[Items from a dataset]
• • • • •

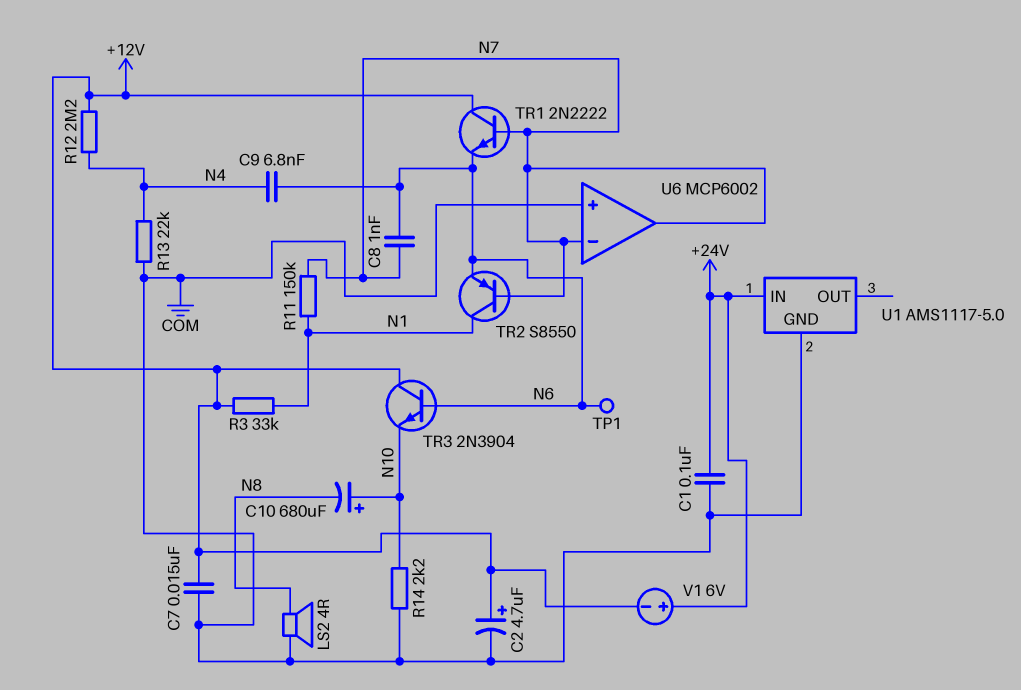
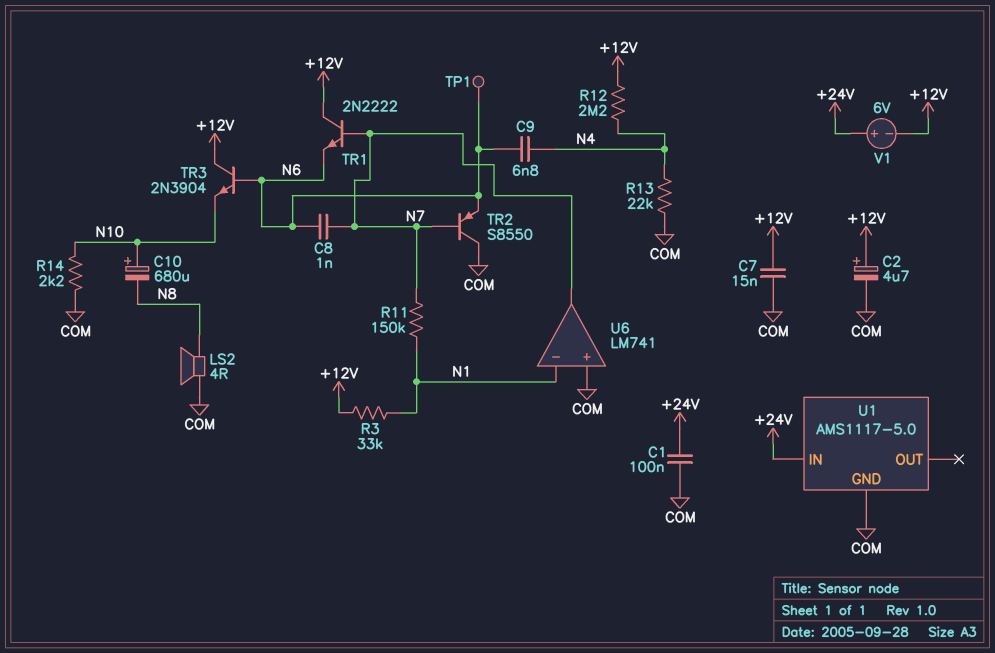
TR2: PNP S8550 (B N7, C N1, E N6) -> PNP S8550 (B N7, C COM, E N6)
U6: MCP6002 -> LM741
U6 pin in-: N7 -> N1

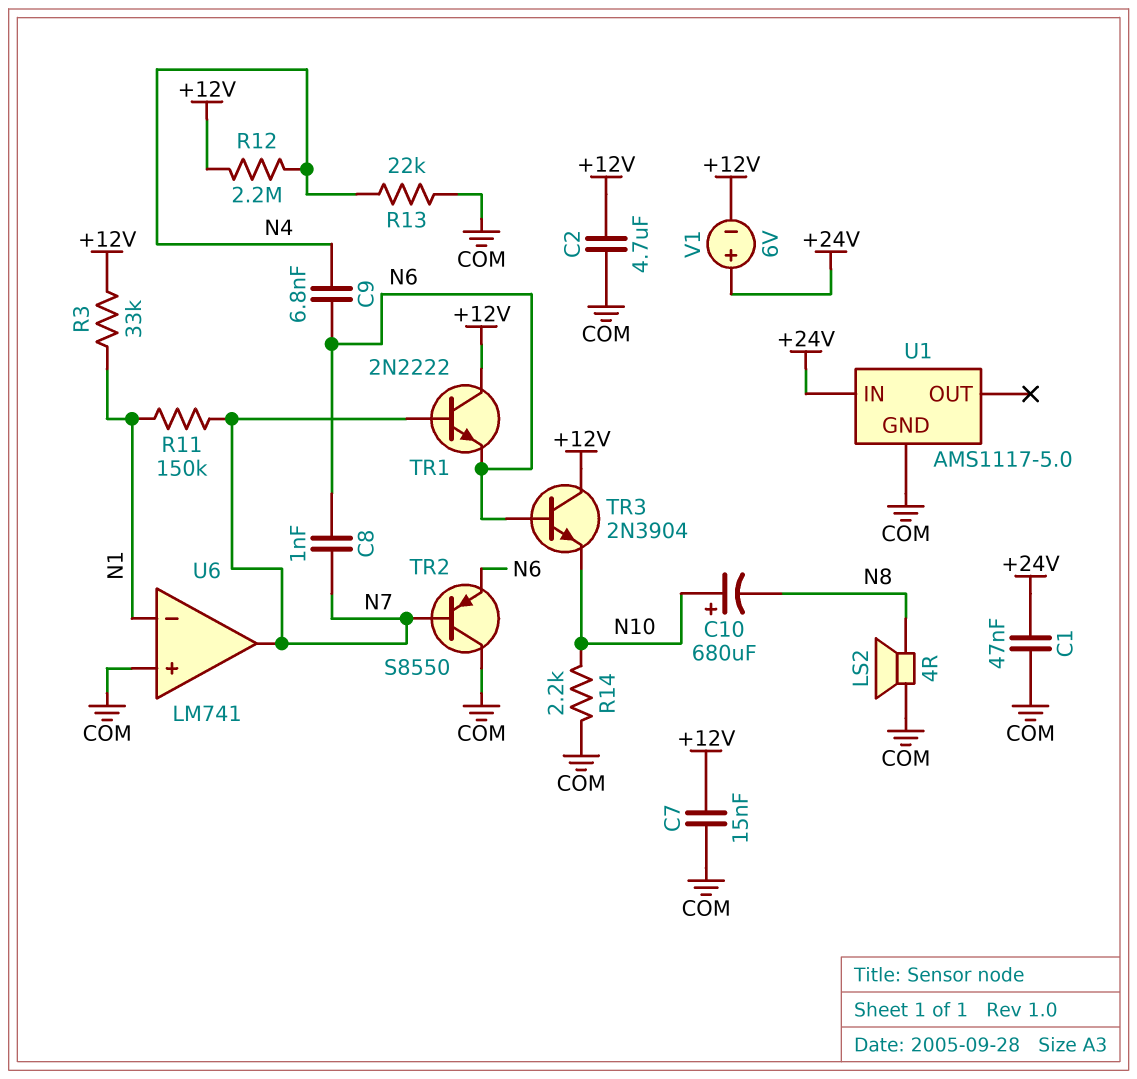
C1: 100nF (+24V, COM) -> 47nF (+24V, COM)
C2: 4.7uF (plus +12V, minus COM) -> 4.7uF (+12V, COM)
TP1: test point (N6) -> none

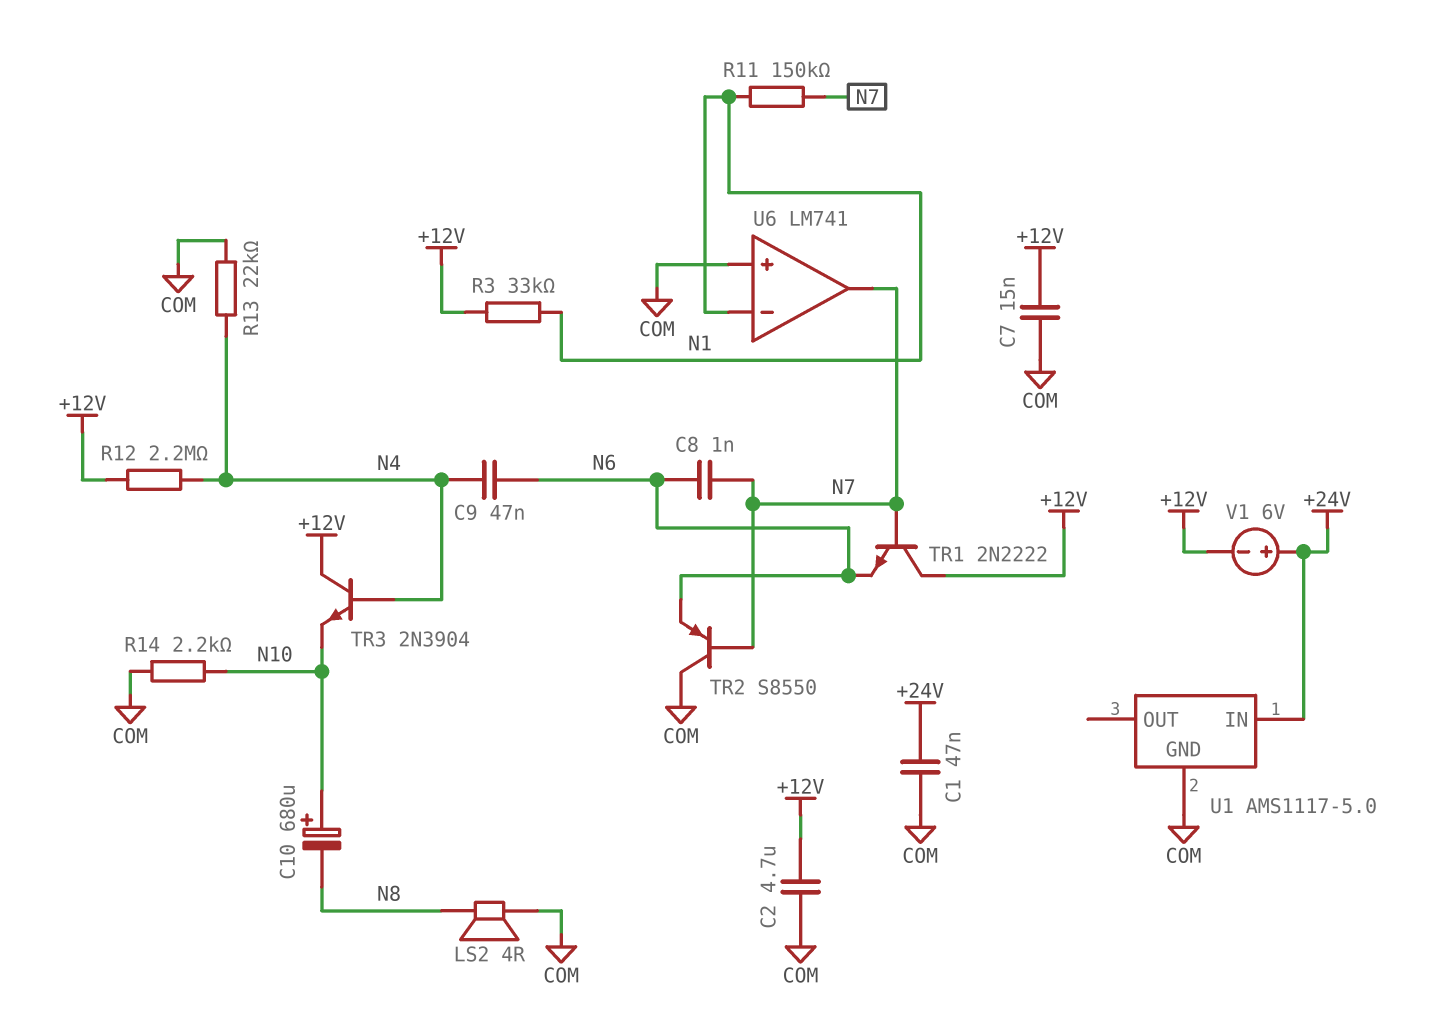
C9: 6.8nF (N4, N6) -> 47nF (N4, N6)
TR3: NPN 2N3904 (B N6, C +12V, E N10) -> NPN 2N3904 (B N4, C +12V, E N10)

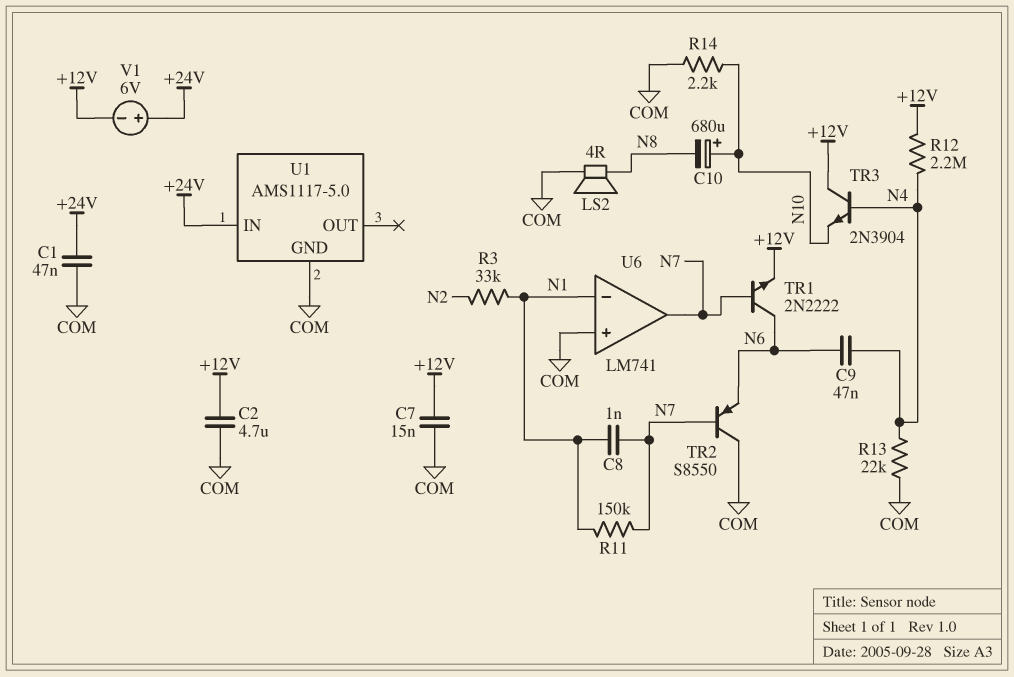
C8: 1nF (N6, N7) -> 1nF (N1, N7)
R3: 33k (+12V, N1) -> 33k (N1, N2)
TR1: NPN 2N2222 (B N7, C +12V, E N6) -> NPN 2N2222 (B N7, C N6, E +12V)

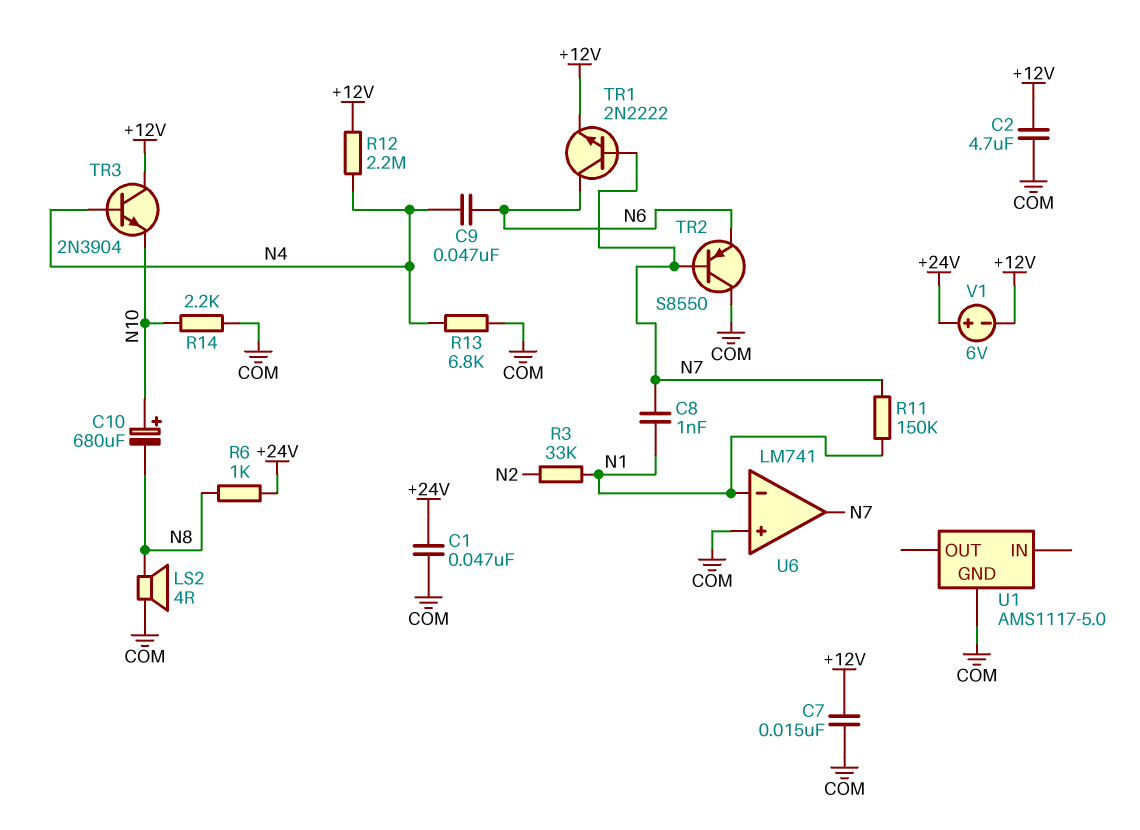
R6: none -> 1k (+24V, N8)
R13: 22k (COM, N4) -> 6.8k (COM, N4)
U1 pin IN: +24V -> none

• • • • •

## Required action
Your copy should consist solely of the lines from the line containing "C9: 6.8nF (N4, N6) -> 47nF (N4, N6)" through the last line of the records above, reproduced exactly, with the pictures left out.

## Completed task
C9: 6.8nF (N4, N6) -> 47nF (N4, N6)
TR3: NPN 2N3904 (B N6, C +12V, E N10) -> NPN 2N3904 (B N4, C +12V, E N10)

C8: 1nF (N6, N7) -> 1nF (N1, N7)
R3: 33k (+12V, N1) -> 33k (N1, N2)
TR1: NPN 2N2222 (B N7, C +12V, E N6) -> NPN 2N2222 (B N7, C N6, E +12V)

R6: none -> 1k (+24V, N8)
R13: 22k (COM, N4) -> 6.8k (COM, N4)
U1 pin IN: +24V -> none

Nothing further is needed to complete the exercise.